(Data items)
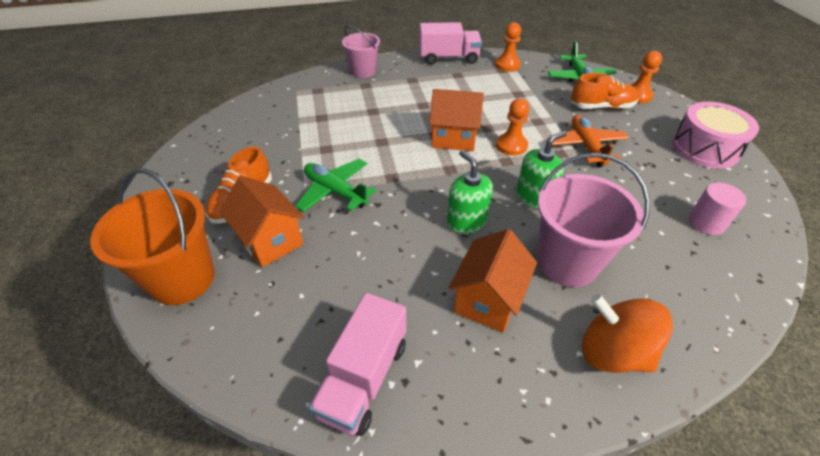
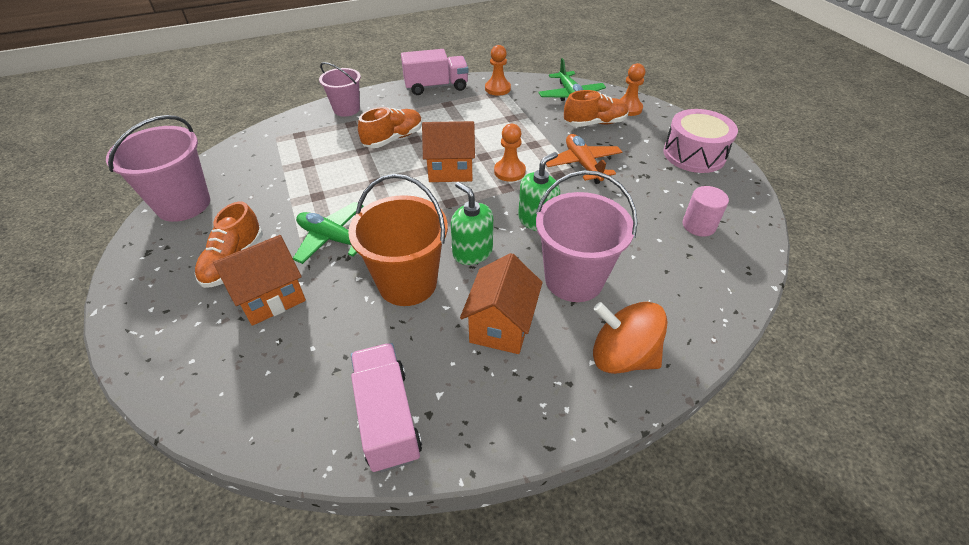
camera: 10 degrees left, 0 degrees up
(183, 279) = (180, 349): orange bucket -> orange bucket (407, 283)
(207, 144) = (183, 204): none -> pink bucket
(270, 240) = (271, 297): orange house -> orange house turned 75 degrees counterclockwise
(364, 378) = (387, 417): pink truck -> pink truck turned 150 degrees clockwise
(403, 103) = (393, 139): none -> orange shoe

(What you will do) A line belongs in the answer if it contains the word "degrees"; copy every such line from the data above.

(Your solution)
camera: 10 degrees left, 0 degrees up
(270, 240) = (271, 297): orange house -> orange house turned 75 degrees counterclockwise
(364, 378) = (387, 417): pink truck -> pink truck turned 150 degrees clockwise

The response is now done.